WORK TO BE COMPLETED:
Only certain lines below are wanted: those starting at the line containing "none -> lime brick A13:A14 level 2" and ending at the line containing "none -> lime brick H11:I11 level 2", both included, each retyped exactly.

(Object state comparisons)
>>>

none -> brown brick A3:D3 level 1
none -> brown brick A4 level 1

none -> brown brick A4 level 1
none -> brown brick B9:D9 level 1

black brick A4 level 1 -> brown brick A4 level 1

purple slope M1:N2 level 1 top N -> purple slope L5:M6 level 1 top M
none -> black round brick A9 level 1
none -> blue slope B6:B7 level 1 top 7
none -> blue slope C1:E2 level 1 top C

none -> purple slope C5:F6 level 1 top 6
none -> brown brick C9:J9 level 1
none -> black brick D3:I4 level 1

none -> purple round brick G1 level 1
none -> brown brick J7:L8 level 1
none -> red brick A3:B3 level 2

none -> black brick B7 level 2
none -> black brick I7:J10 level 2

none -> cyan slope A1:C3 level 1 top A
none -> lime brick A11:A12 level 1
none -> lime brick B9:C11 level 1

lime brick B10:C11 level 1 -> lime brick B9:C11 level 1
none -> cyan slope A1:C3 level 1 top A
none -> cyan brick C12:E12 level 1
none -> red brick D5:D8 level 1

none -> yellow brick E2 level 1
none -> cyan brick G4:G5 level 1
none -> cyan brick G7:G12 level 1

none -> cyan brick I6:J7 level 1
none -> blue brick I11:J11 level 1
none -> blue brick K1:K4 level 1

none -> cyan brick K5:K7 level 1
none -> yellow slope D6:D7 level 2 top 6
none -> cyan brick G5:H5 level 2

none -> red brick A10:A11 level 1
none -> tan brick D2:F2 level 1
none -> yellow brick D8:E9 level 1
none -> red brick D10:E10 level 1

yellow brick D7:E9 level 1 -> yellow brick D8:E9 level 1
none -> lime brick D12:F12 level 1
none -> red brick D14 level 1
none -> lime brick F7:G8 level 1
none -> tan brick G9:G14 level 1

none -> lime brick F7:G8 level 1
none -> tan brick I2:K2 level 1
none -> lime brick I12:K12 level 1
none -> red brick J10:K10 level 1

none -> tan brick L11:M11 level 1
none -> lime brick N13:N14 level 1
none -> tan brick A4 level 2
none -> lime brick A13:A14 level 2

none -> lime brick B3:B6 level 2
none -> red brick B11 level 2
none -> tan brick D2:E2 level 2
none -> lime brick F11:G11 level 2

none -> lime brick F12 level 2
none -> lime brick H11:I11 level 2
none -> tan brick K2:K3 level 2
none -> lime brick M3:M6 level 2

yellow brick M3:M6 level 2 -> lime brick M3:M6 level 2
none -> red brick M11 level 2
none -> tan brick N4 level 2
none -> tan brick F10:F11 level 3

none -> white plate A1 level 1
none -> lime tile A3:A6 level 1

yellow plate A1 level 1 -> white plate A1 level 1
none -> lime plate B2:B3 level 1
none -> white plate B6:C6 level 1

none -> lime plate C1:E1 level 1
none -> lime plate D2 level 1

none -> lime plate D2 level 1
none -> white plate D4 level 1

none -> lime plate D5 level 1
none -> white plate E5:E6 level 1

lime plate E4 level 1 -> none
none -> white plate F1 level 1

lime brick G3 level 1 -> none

<<<

FINISHED TASK:
none -> lime brick A13:A14 level 2

none -> lime brick B3:B6 level 2
none -> red brick B11 level 2
none -> tan brick D2:E2 level 2
none -> lime brick F11:G11 level 2

none -> lime brick F12 level 2
none -> lime brick H11:I11 level 2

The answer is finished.